## WHAT TO DO:
Render the entries below, from the line with "purple triangle: moved 4 px right, 1 px up" to the line with "green trapezoid: rotated", as a Markdown table with the columns Row and Line, giving each line a number and skipping blank lines. Leave the pictures out of the table.

## STORED ROWS:
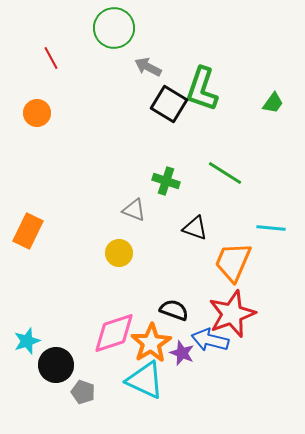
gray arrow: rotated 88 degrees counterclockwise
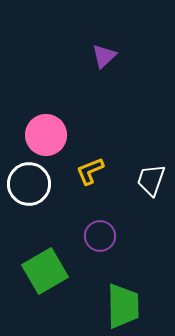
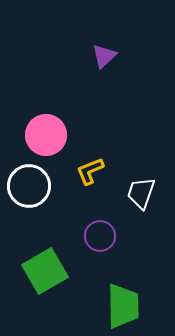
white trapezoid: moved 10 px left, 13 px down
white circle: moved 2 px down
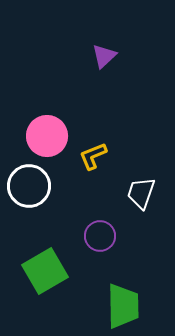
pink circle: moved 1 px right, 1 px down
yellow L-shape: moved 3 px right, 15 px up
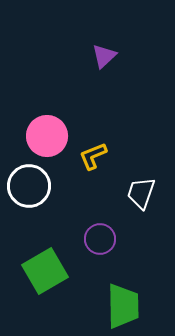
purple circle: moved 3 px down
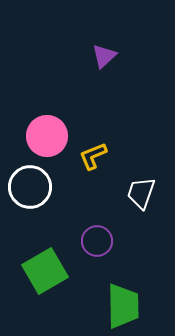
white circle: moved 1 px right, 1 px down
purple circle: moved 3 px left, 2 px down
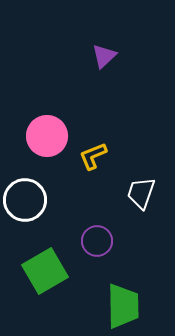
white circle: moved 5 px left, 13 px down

* * *

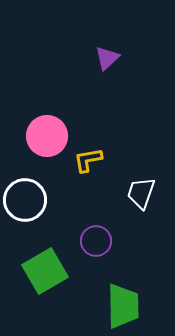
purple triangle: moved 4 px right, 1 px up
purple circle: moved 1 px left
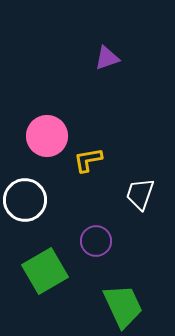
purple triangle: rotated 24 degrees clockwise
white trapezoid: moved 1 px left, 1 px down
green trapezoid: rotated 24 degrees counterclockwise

## ANSWER:
| Row | Line |
|---|---|
| 1 | purple triangle: moved 4 px right, 1 px up |
| 2 | purple circle: moved 1 px left |
| 3 | purple triangle: rotated 24 degrees clockwise |
| 4 | white trapezoid: moved 1 px left, 1 px down |
| 5 | green trapezoid: rotated 24 degrees counterclockwise |